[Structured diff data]
--*--

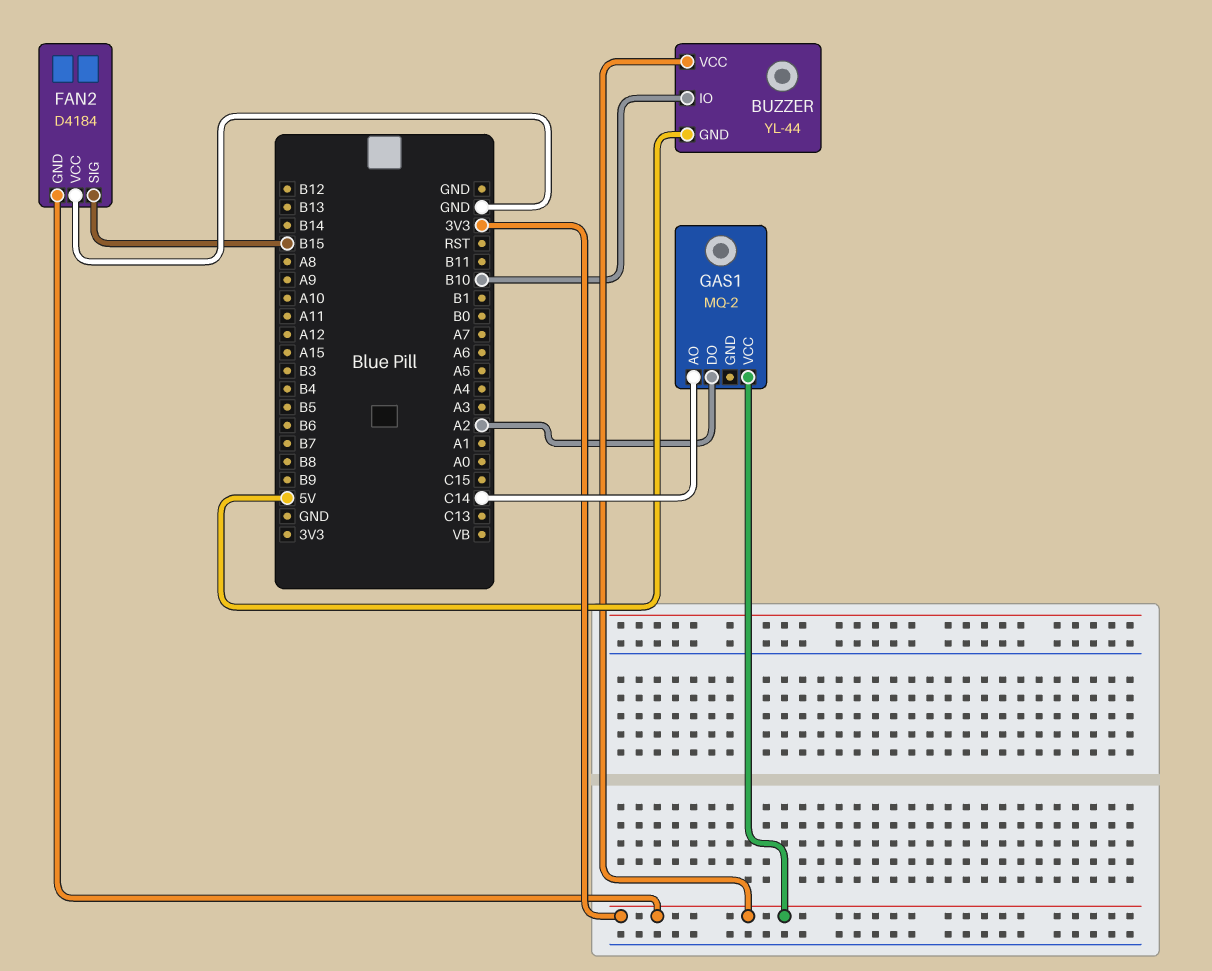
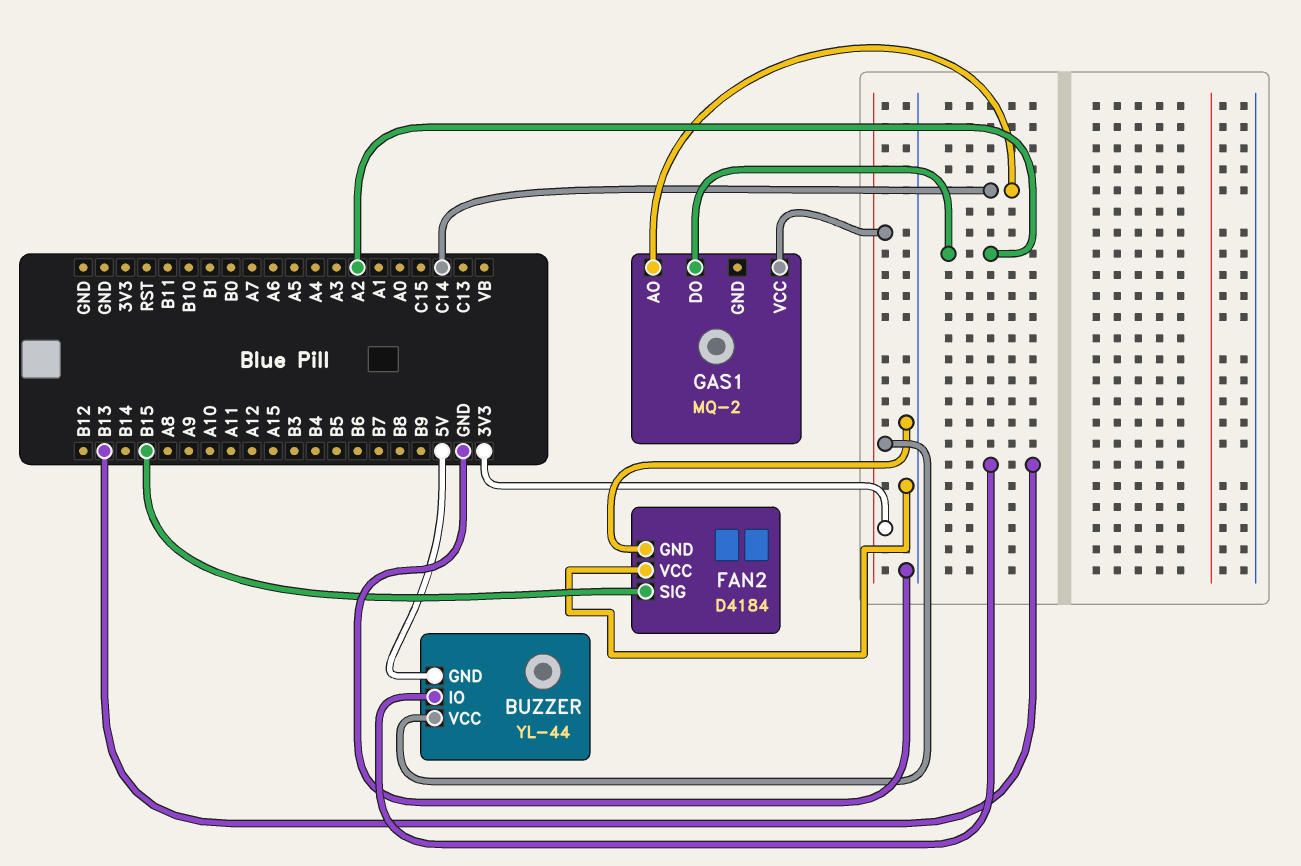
BUZZER pin IO: B10 -> B13
FAN2 pin GND: 3V3 -> GND

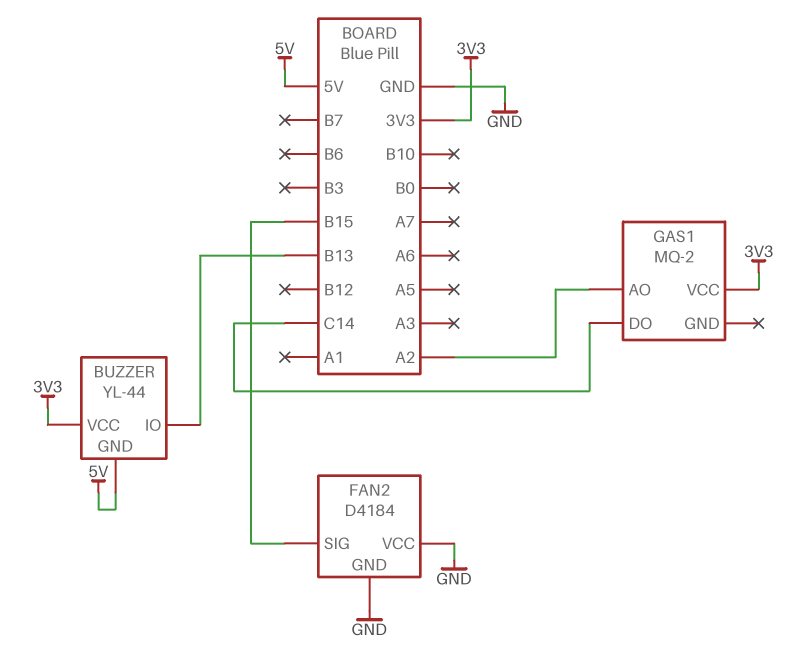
GAS1 pin AO: C14 -> A2
GAS1 pin DO: A2 -> C14

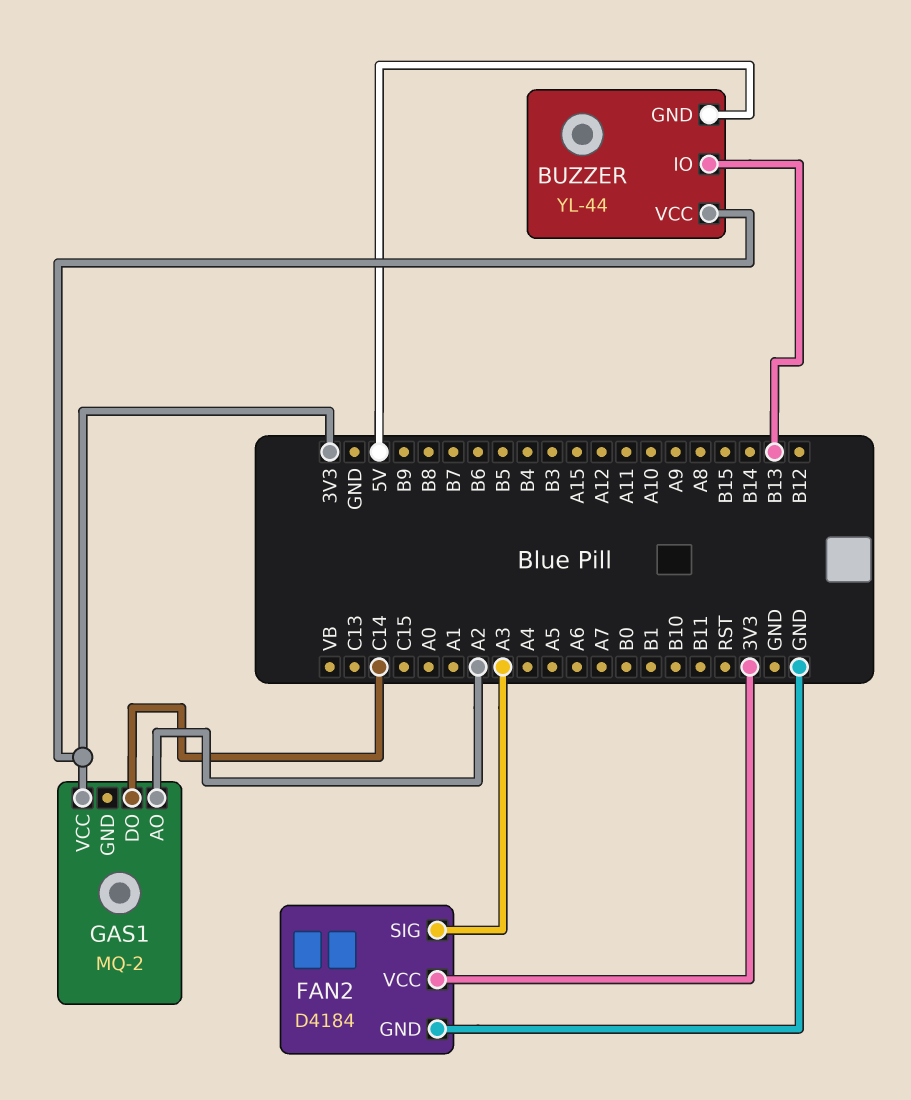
FAN2 pin SIG: B15 -> A3
FAN2 pin VCC: GND -> 3V3

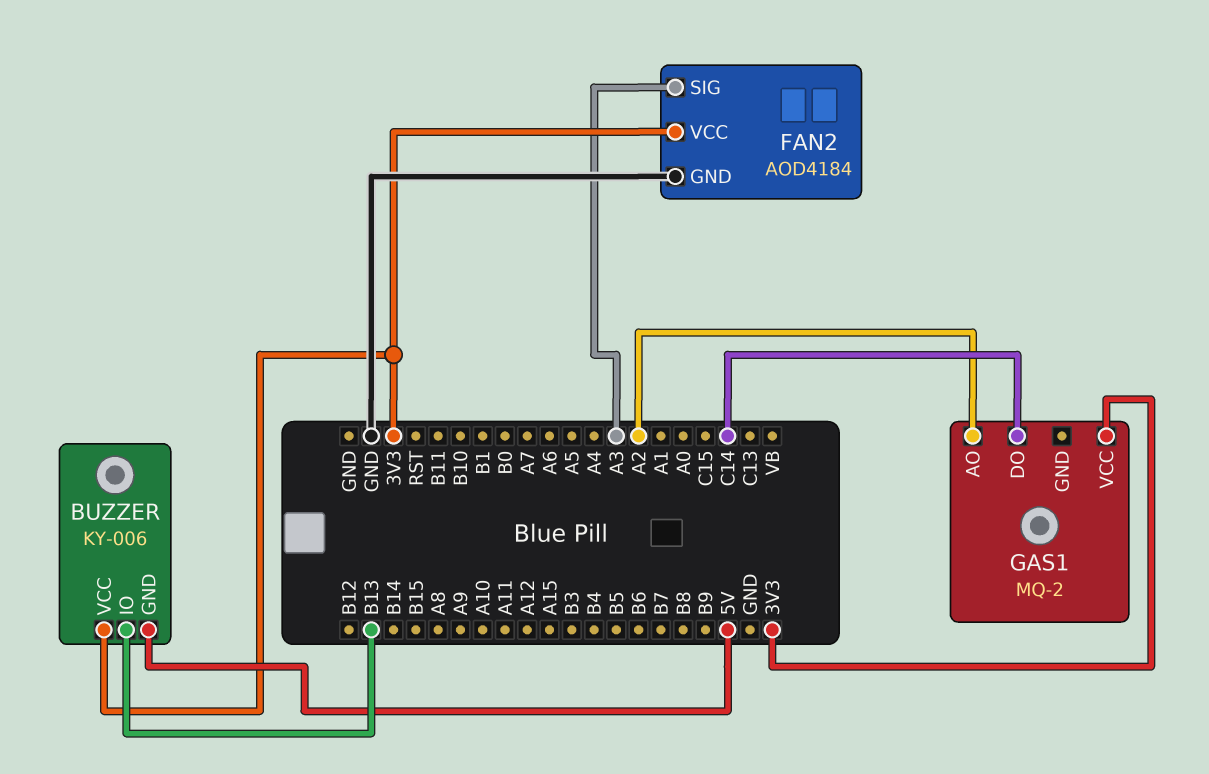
BUZZER: YL-44 -> KY-006
FAN2: D4184 -> AOD4184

--*--

== What is required ==
Set down all of the entries exactly as they stand, without any image.

== Solution for this task ==
BUZZER pin IO: B10 -> B13
FAN2 pin GND: 3V3 -> GND

GAS1 pin AO: C14 -> A2
GAS1 pin DO: A2 -> C14

FAN2 pin SIG: B15 -> A3
FAN2 pin VCC: GND -> 3V3

BUZZER: YL-44 -> KY-006
FAN2: D4184 -> AOD4184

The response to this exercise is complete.